**Recorded information**
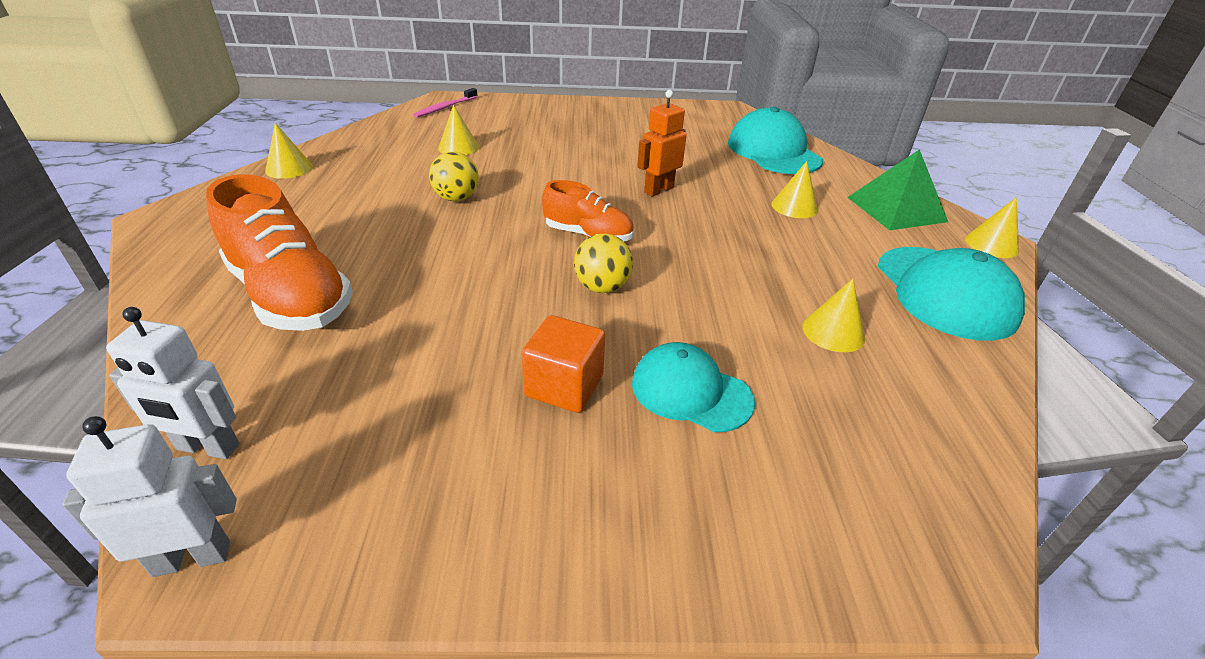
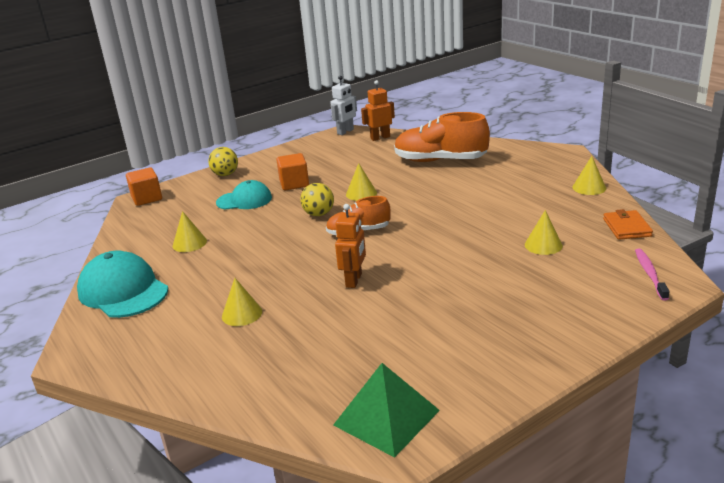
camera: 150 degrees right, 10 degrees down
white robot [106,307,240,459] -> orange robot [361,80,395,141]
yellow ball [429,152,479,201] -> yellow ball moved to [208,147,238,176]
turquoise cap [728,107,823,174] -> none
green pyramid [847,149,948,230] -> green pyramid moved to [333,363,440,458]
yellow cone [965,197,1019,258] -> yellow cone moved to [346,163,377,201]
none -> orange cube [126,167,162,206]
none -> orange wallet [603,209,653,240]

* * *

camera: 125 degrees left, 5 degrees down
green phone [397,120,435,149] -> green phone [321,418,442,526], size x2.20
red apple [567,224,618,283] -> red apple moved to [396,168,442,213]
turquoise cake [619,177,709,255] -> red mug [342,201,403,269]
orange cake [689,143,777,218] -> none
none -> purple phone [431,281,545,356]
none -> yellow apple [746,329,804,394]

**About this exercise**
Repeat exactly the lines of the listing above, from the one with "camera: 150 degrees right, 10 degrees down" down to the one with "none -> orange wallet [603,209,653,240]"; both of those lines belong in the range.

**Output below**
camera: 150 degrees right, 10 degrees down
white robot [106,307,240,459] -> orange robot [361,80,395,141]
yellow ball [429,152,479,201] -> yellow ball moved to [208,147,238,176]
turquoise cap [728,107,823,174] -> none
green pyramid [847,149,948,230] -> green pyramid moved to [333,363,440,458]
yellow cone [965,197,1019,258] -> yellow cone moved to [346,163,377,201]
none -> orange cube [126,167,162,206]
none -> orange wallet [603,209,653,240]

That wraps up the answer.